> [TASK ITEM]
Retype the data exactly, from its first line to the line containing "(511, 679) = (735, 338): yellow", including both, and skip any picture.

[[ RECORDS PROVIDED, beginning ]]

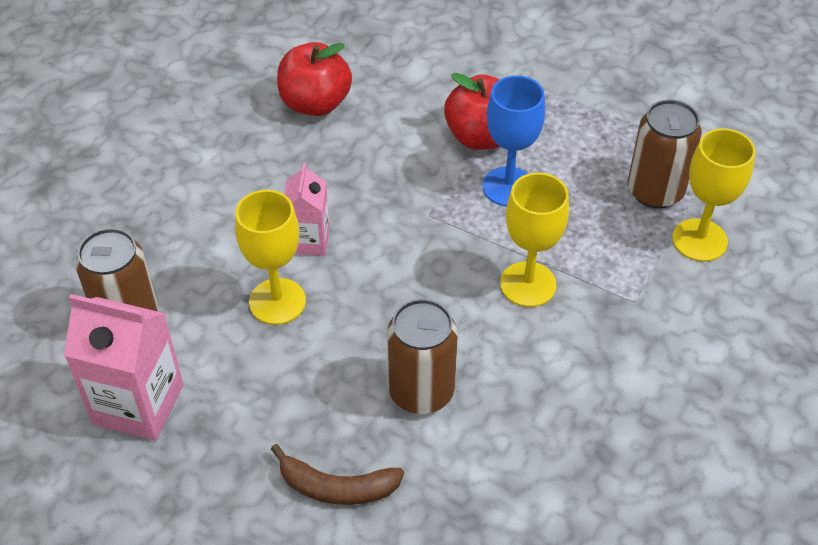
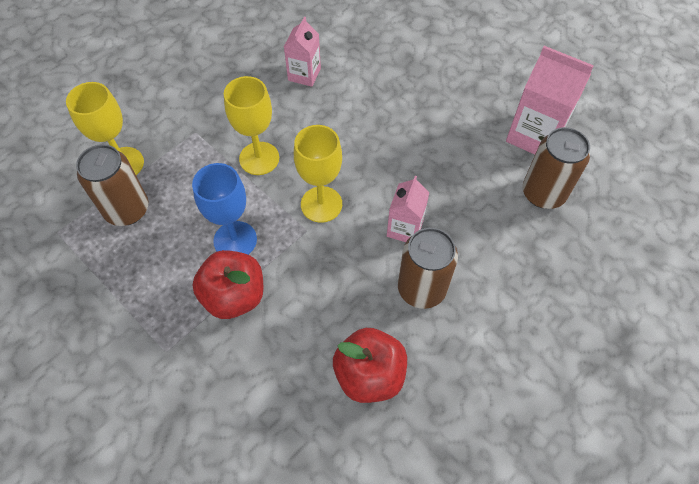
camera: 165 degrees left, 10 degrees up
(277, 301) = (436, 184): yellow goblet -> yellow goblet (321, 204)
(336, 487) = (420, 67): brown banana -> none
(421, 391) = (356, 106): brown can -> brown can (421, 288)
(523, 429) = (304, 74): none -> pink carton

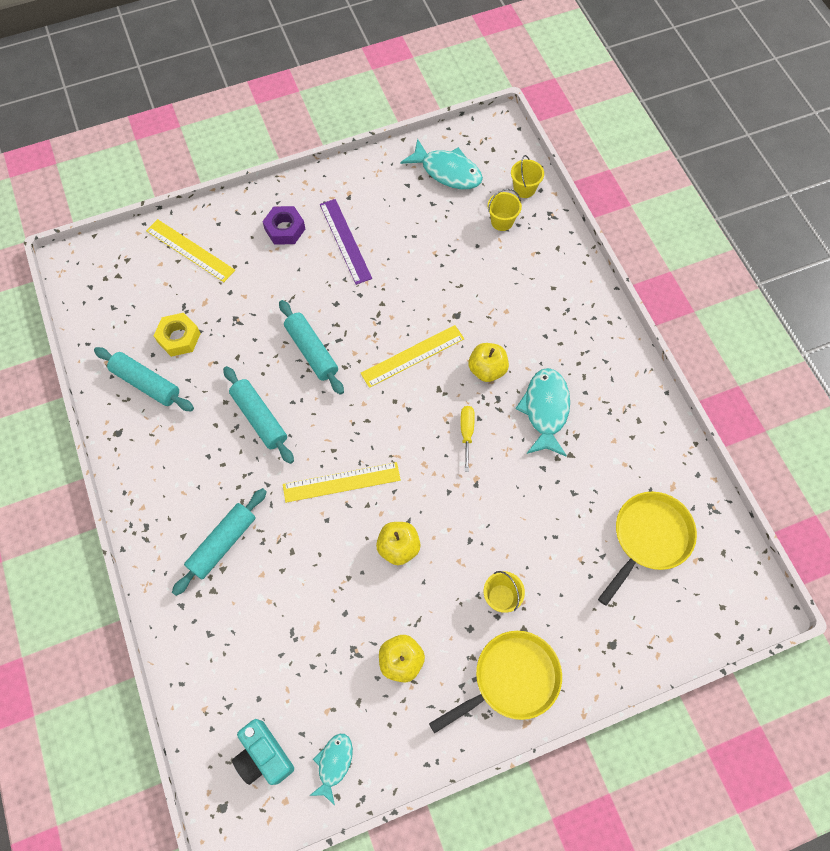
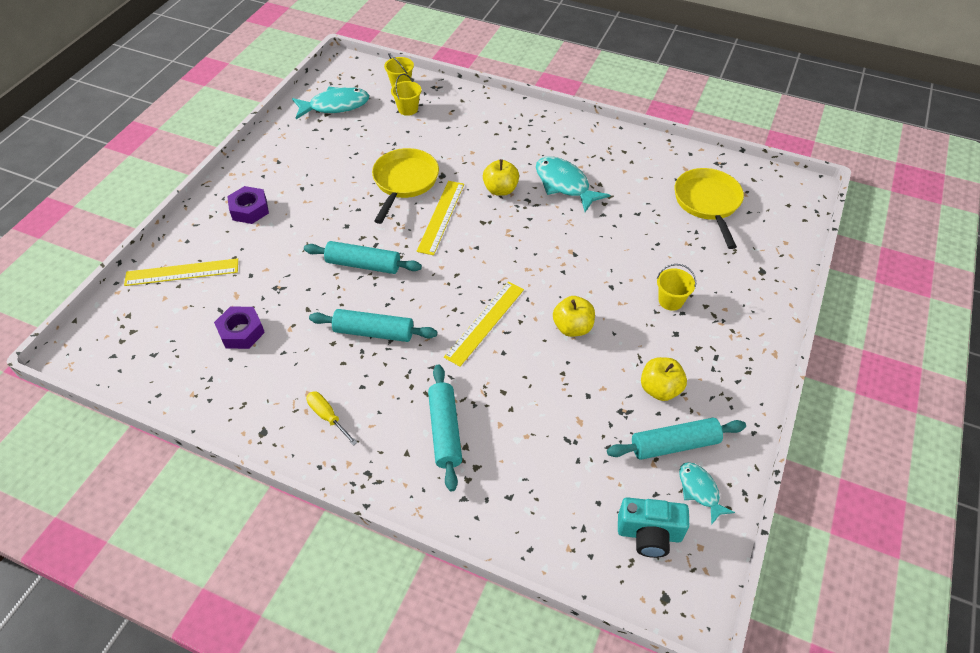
camera: 45 degrees left, 15 degrees down
(146, 383) = (248, 381): turquoise rolling pin -> turquoise rolling pin (674, 444)
(179, 338) = (241, 332): yellow nut -> purple nut
(345, 241) = (307, 187): purple ruler -> none
(466, 433) = (532, 232): yellow screwdriver -> yellow screwdriver (328, 417)
(511, 679) = (735, 338): yellow pan -> yellow pan (404, 182)

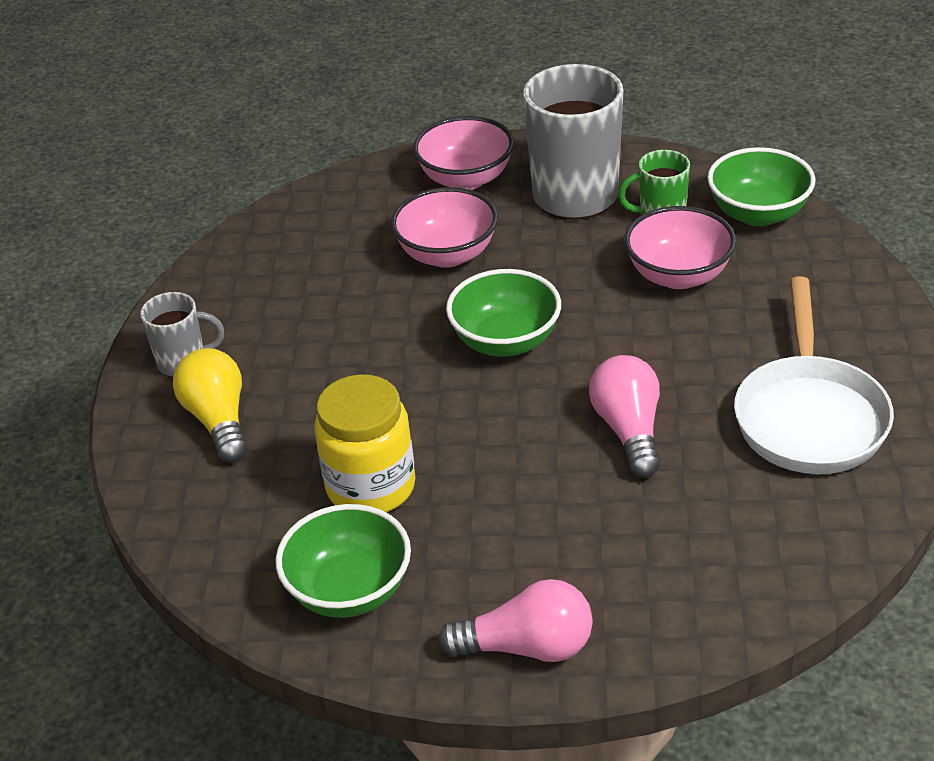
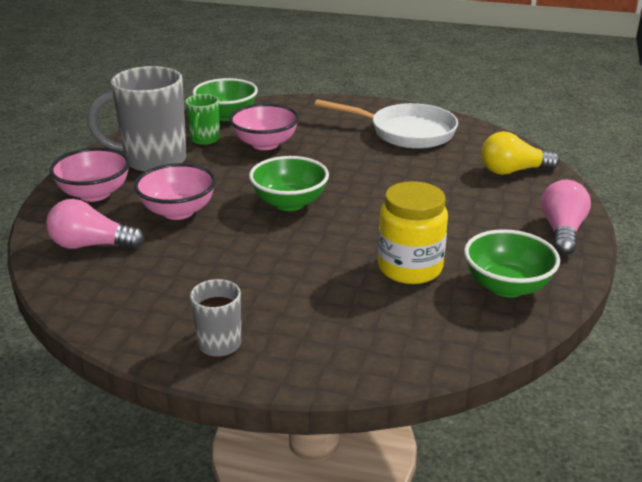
camera: 80 degrees left, 10 degrees down
(218, 420) = (305, 329): yellow light bulb -> yellow light bulb (513, 171)
(629, 430) = (394, 178): pink light bulb -> pink light bulb (91, 245)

[[ RECORDS PROVIDED, end ]]

> [OUTPUT]
camera: 165 degrees left, 10 degrees up
(277, 301) = (436, 184): yellow goblet -> yellow goblet (321, 204)
(336, 487) = (420, 67): brown banana -> none
(421, 391) = (356, 106): brown can -> brown can (421, 288)
(523, 429) = (304, 74): none -> pink carton

camera: 45 degrees left, 15 degrees down
(146, 383) = (248, 381): turquoise rolling pin -> turquoise rolling pin (674, 444)
(179, 338) = (241, 332): yellow nut -> purple nut
(345, 241) = (307, 187): purple ruler -> none
(466, 433) = (532, 232): yellow screwdriver -> yellow screwdriver (328, 417)
(511, 679) = (735, 338): yellow pan -> yellow pan (404, 182)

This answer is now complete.